# [What needs to be done]
Please give the records below again in full, exactly, with the images left out.

Change detection outputs:
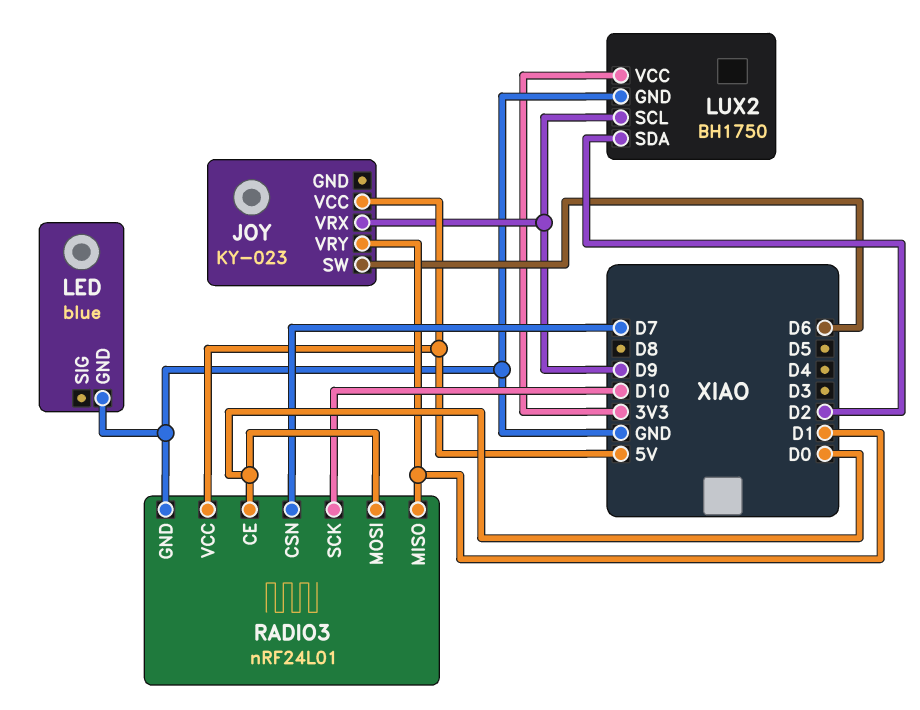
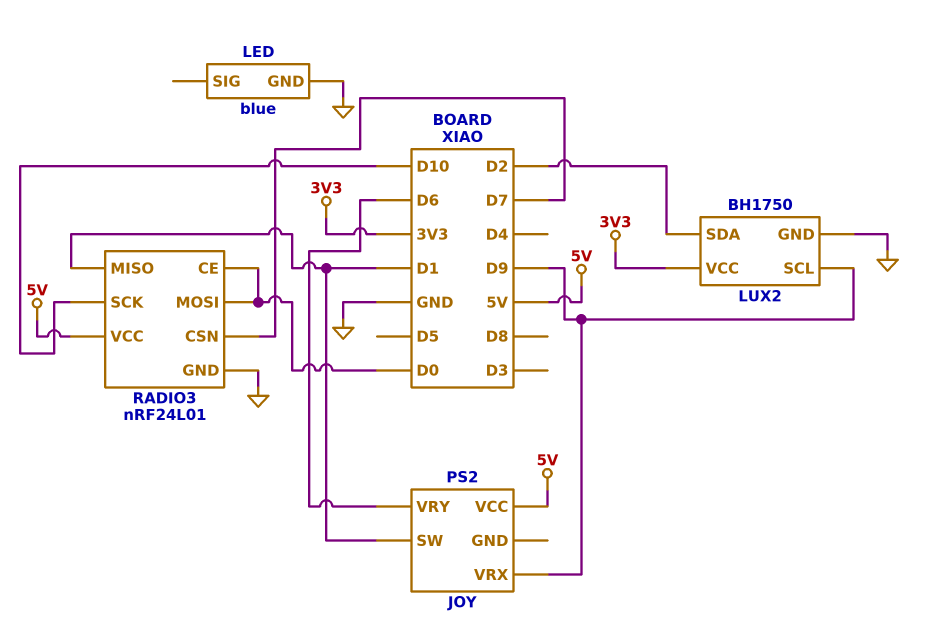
JOY: KY-023 -> PS2
JOY pin SW: D6 -> D1
JOY pin VRY: D1 -> D6

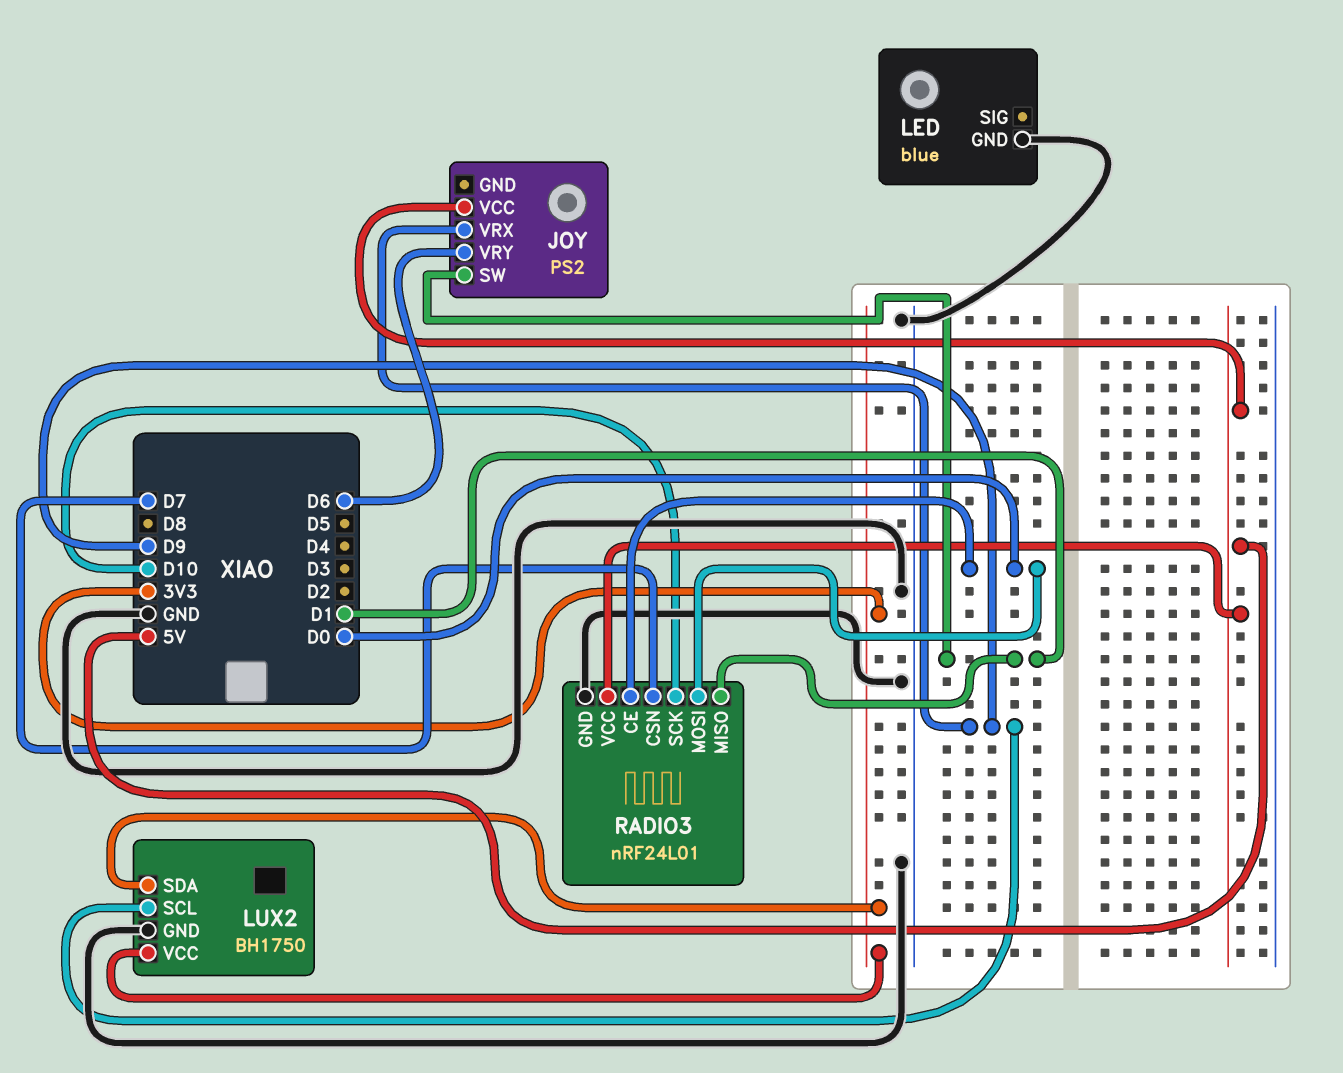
LUX2 pin SDA: D2 -> 3V3

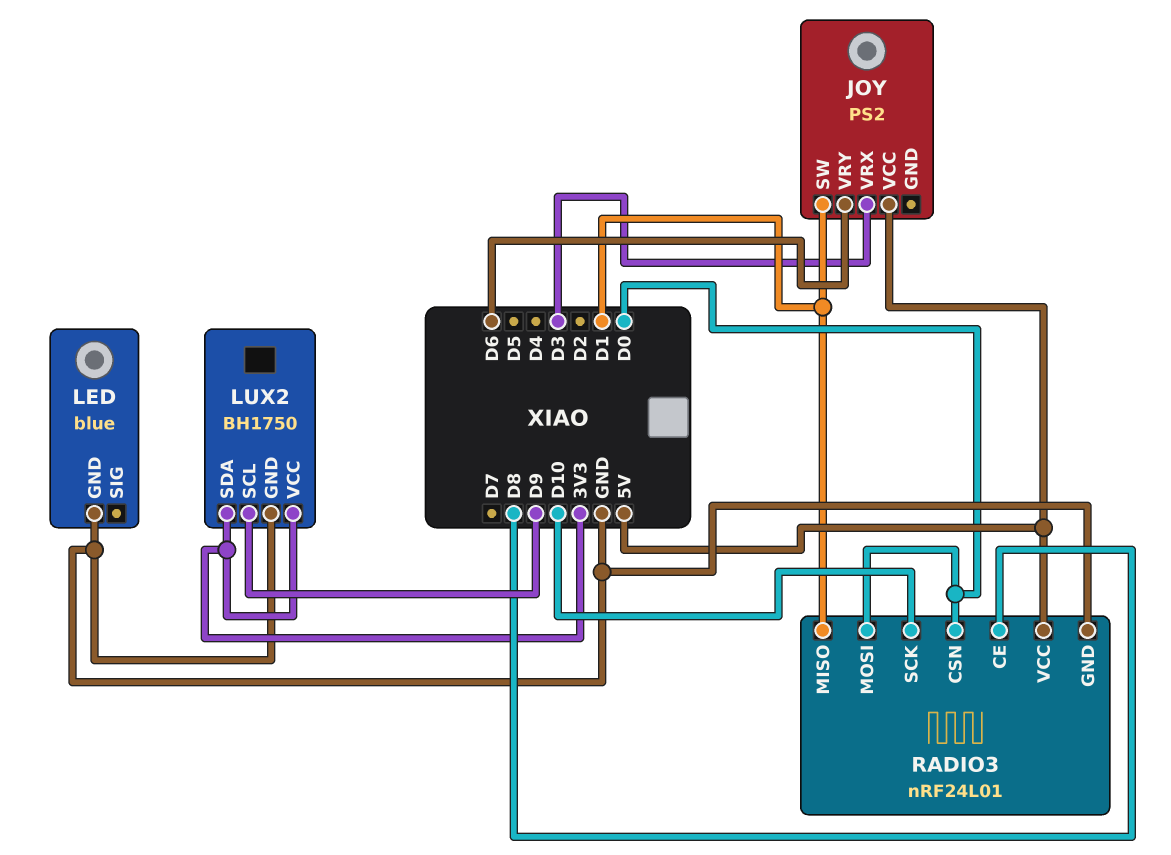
JOY pin VRX: D9 -> D3
RADIO3 pin CE: D0 -> D8
RADIO3 pin CSN: D7 -> D0

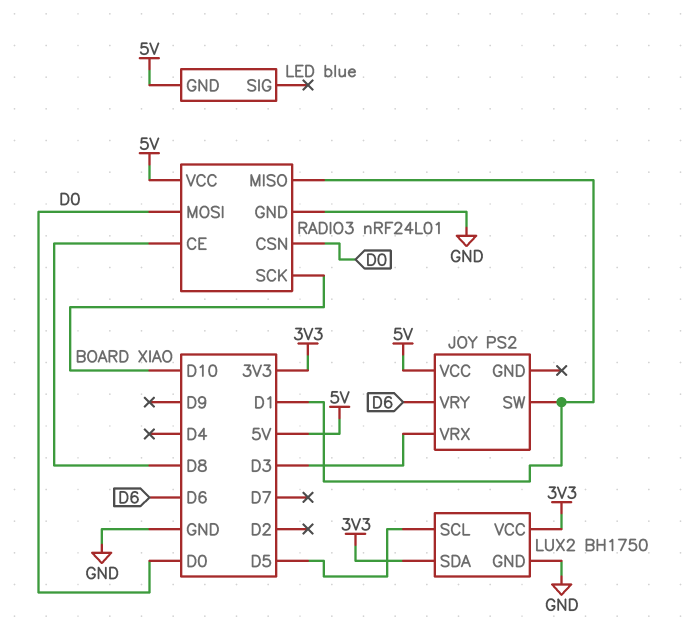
LED pin GND: GND -> 5V
LUX2 pin SCL: D9 -> D5

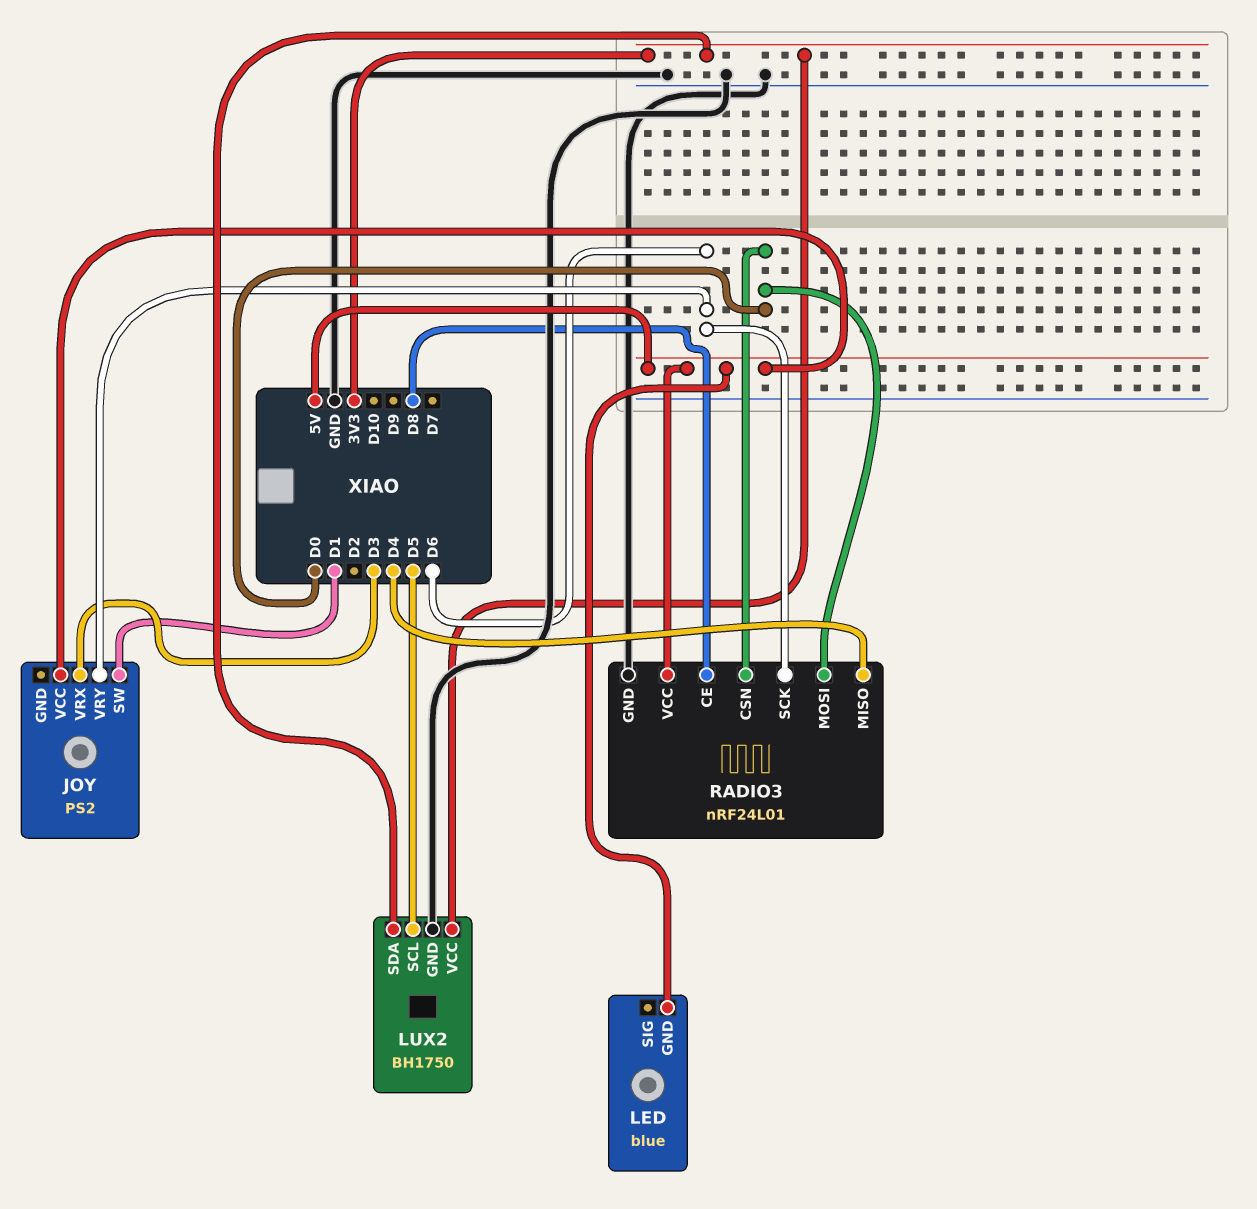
RADIO3 pin MISO: D1 -> D4
RADIO3 pin SCK: D10 -> D6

# [Answer box]
JOY: KY-023 -> PS2
JOY pin SW: D6 -> D1
JOY pin VRY: D1 -> D6

LUX2 pin SDA: D2 -> 3V3

JOY pin VRX: D9 -> D3
RADIO3 pin CE: D0 -> D8
RADIO3 pin CSN: D7 -> D0

LED pin GND: GND -> 5V
LUX2 pin SCL: D9 -> D5

RADIO3 pin MISO: D1 -> D4
RADIO3 pin SCK: D10 -> D6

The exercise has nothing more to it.